What to do ▸ Using the data that follows, output only the lines from the line with "black arrow: (39, 82) -> (27, 92), moved" up to and including the line with "blue hexagon: (277, 837) -> (162, 450), moved", exactly, leaving pictures aside.

Data records ▸
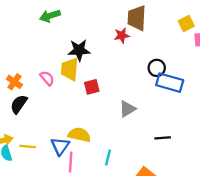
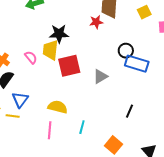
yellow square: (186, 23) -> (144, 12), moved
red square: (92, 87) -> (69, 66), size x1.6
gray triangle: (127, 109) -> (100, 76), moved
black line: (163, 138) -> (130, 111), turned -64
blue triangle: (60, 146) -> (20, 100), moved

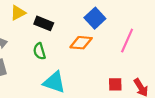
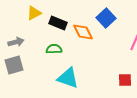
orange diamond: (81, 43) -> (83, 32), moved, turned 60
green semicircle: (39, 51) -> (54, 49), turned 105

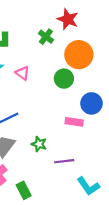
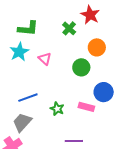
orange circle: (79, 55) -> (97, 47), size x0.7
green star: (39, 144) -> (57, 109), moved

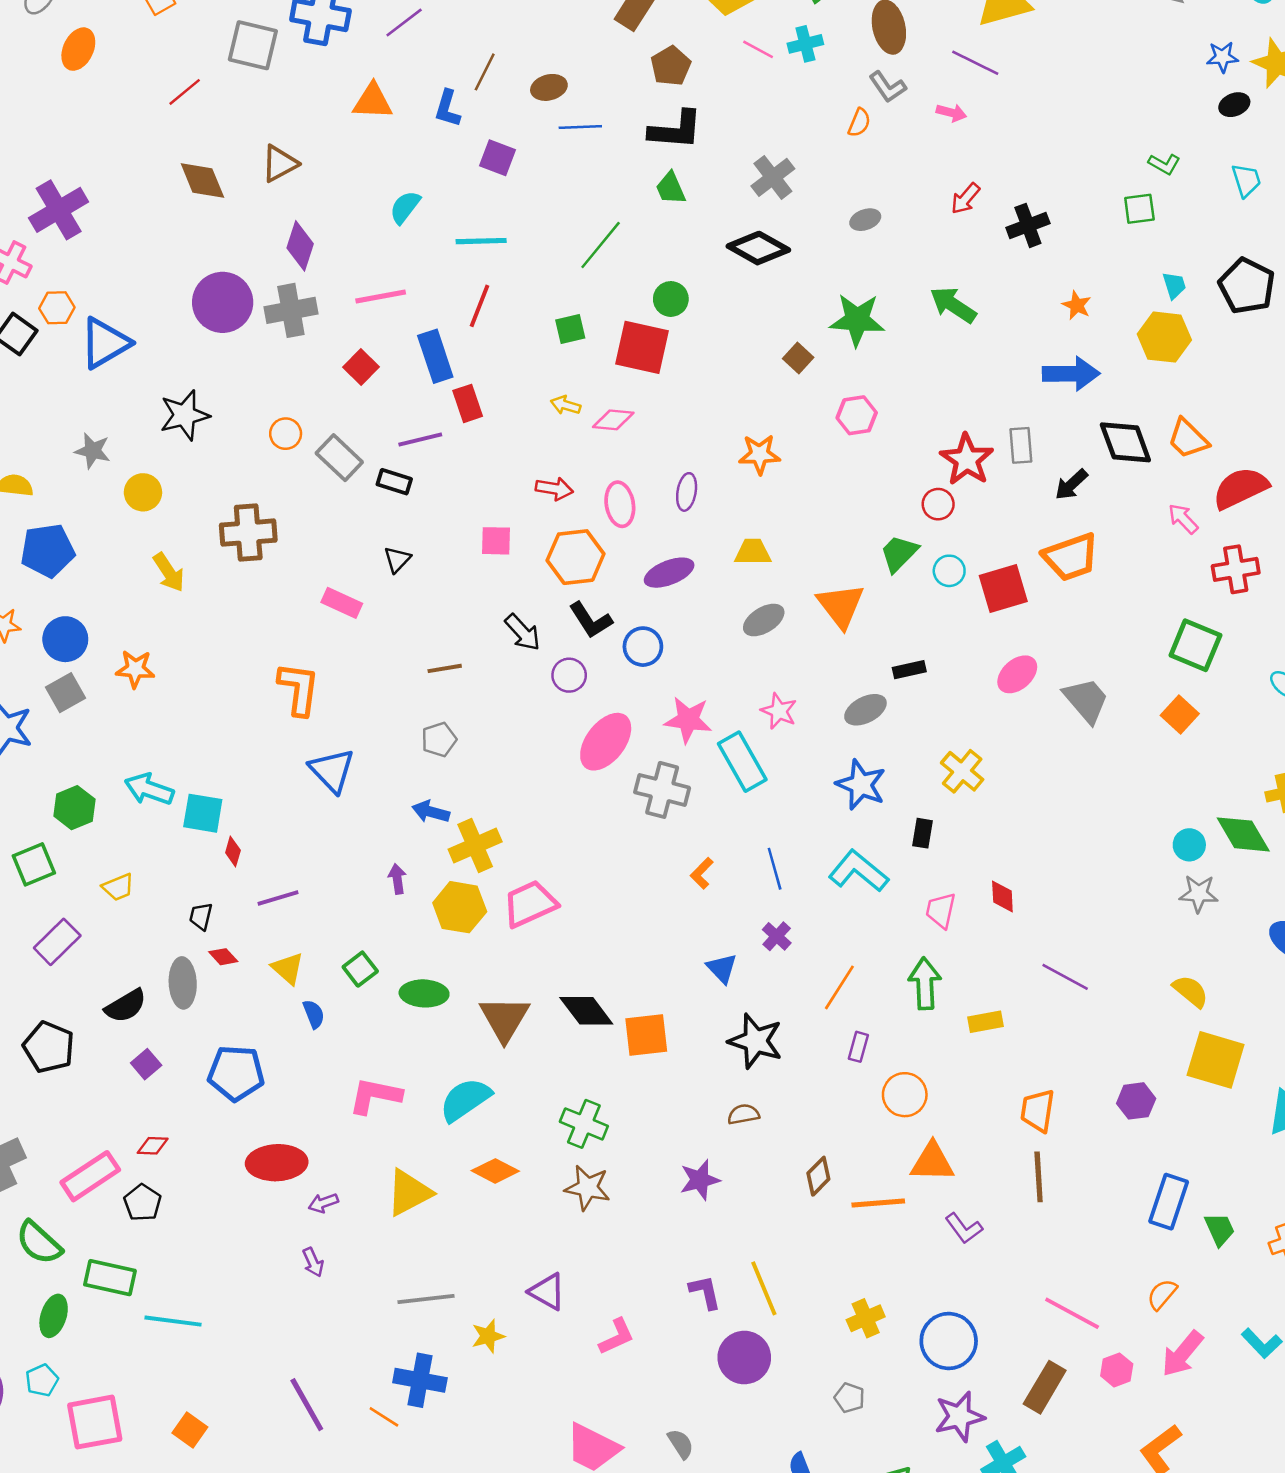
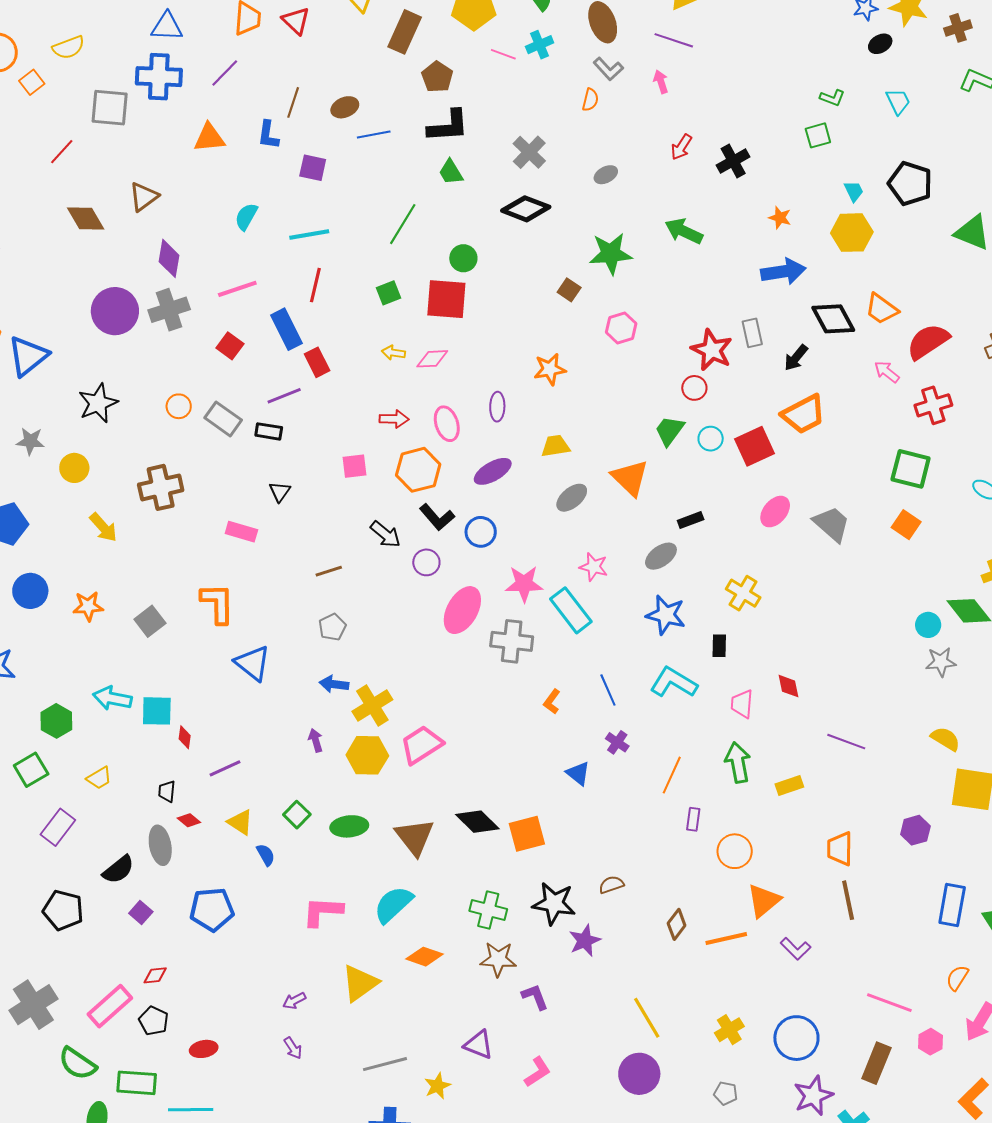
pink arrow: (951, 113) -> (661, 82), turned -115
gray square: (65, 693) -> (150, 621), moved
black star: (756, 1041) -> (554, 903), moved
orange triangle: (932, 1162) -> (764, 901), turned -33
red ellipse: (277, 1163) -> (204, 1049), moved, size x0.6
purple L-shape: (705, 1292) -> (535, 997), moved

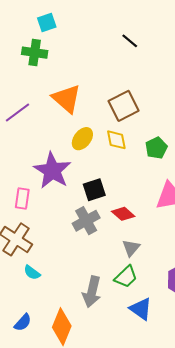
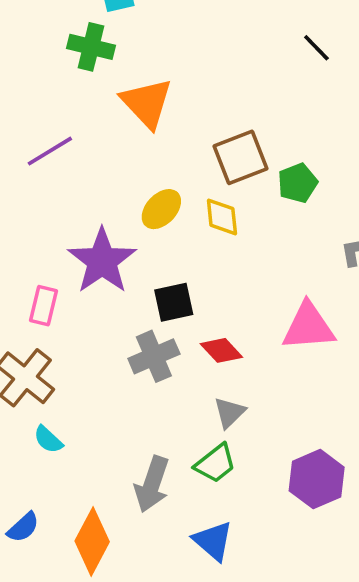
black line: (130, 41) -> (316, 48), moved
orange triangle: (67, 99) -> (147, 103), moved
green pentagon: (156, 148) -> (298, 183), moved
blue triangle: (141, 309) -> (213, 541), moved

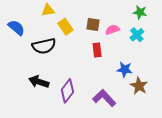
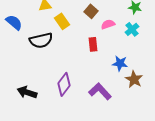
brown square: (93, 25) -> (91, 11), moved, turned 32
black arrow: (39, 82) -> (27, 92), moved

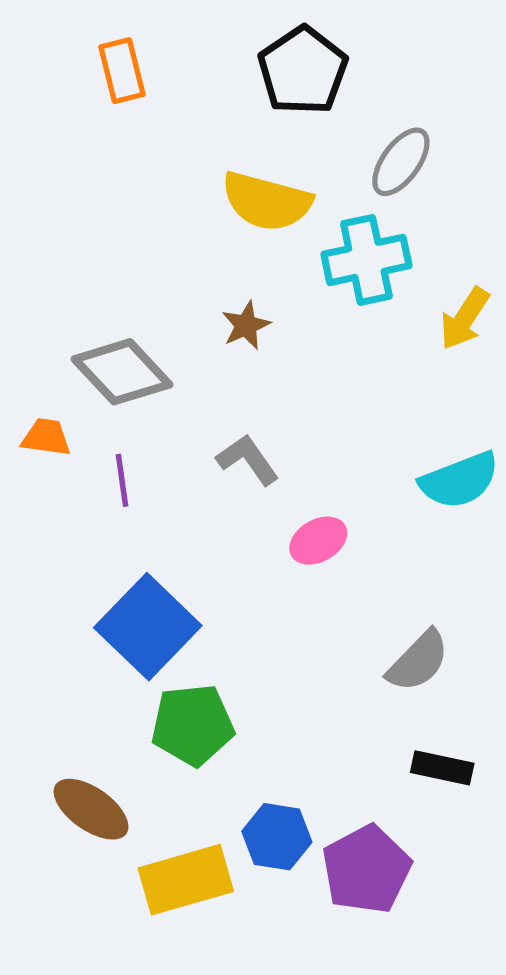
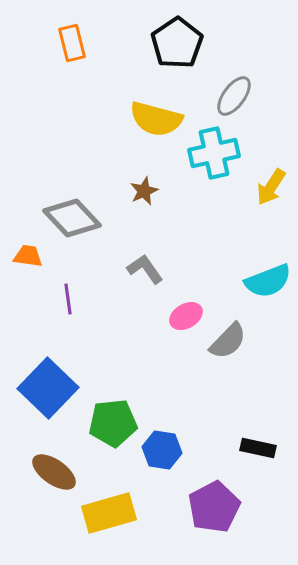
purple line: (122, 480) -> (68, 299), moved
blue square: (148, 627) -> (48, 388), moved
gray semicircle: (418, 661) -> (228, 341), moved
blue hexagon: (277, 837) -> (162, 450), moved

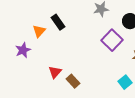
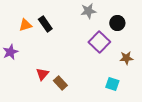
orange triangle: (39, 31) -> (25, 25), moved, turned 32
cyan square: (125, 82) -> (112, 84), turned -32

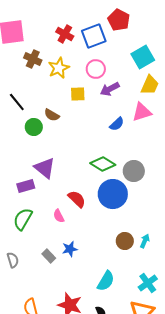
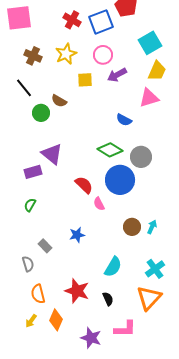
brown cross: (33, 59) -> (33, 56), moved
blue semicircle: (117, 124) -> (124, 120), moved, turned 70
pink semicircle: (59, 216) -> (99, 204), moved
green semicircle: (23, 219) -> (30, 205), size x0.6
gray rectangle: (49, 256) -> (45, 246), moved
gray semicircle: (13, 260) -> (28, 264), moved

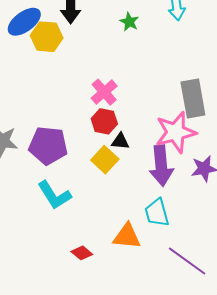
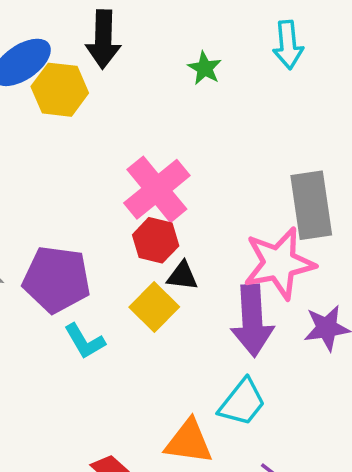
pink cross: (104, 92) -> (157, 189), size x1.4
cyan L-shape: (54, 195) -> (84, 341), moved, size x0.7
cyan trapezoid: (157, 213) -> (242, 402), turned -128

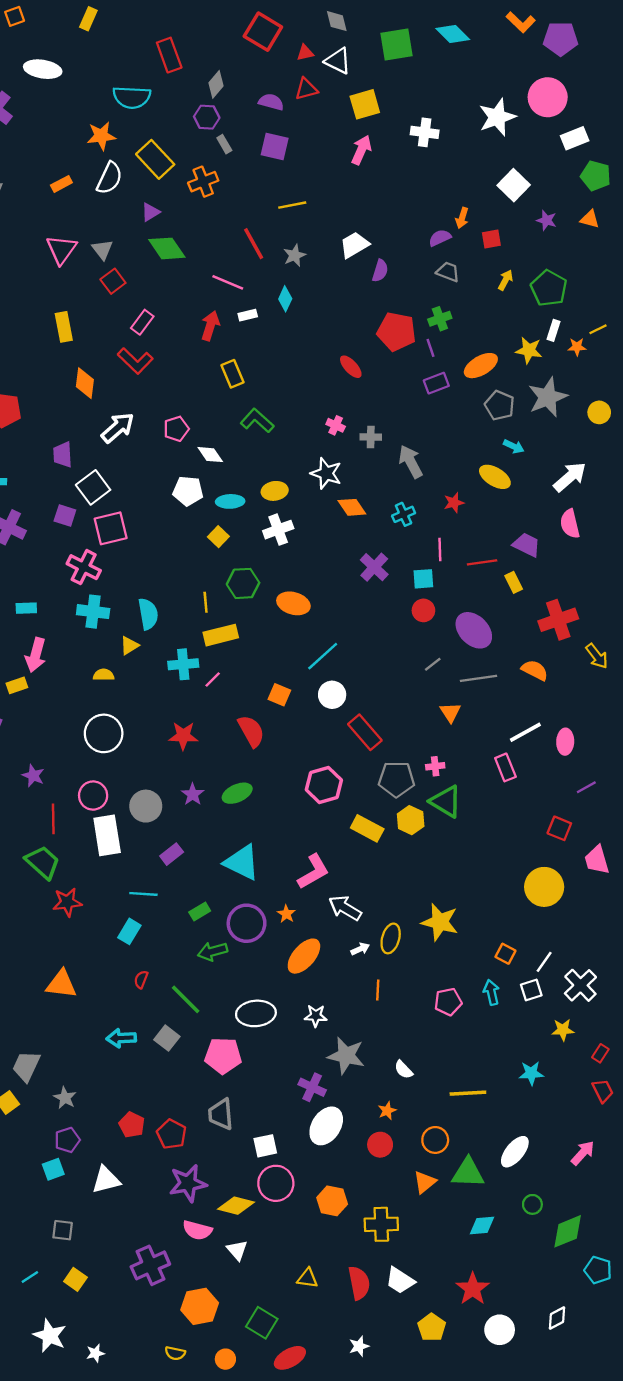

Written answer ▸
black arrow: (39, 82) -> (27, 92), moved

purple line: (122, 480) -> (68, 299), moved
blue square: (148, 627) -> (48, 388), moved
gray semicircle: (418, 661) -> (228, 341), moved
blue hexagon: (277, 837) -> (162, 450), moved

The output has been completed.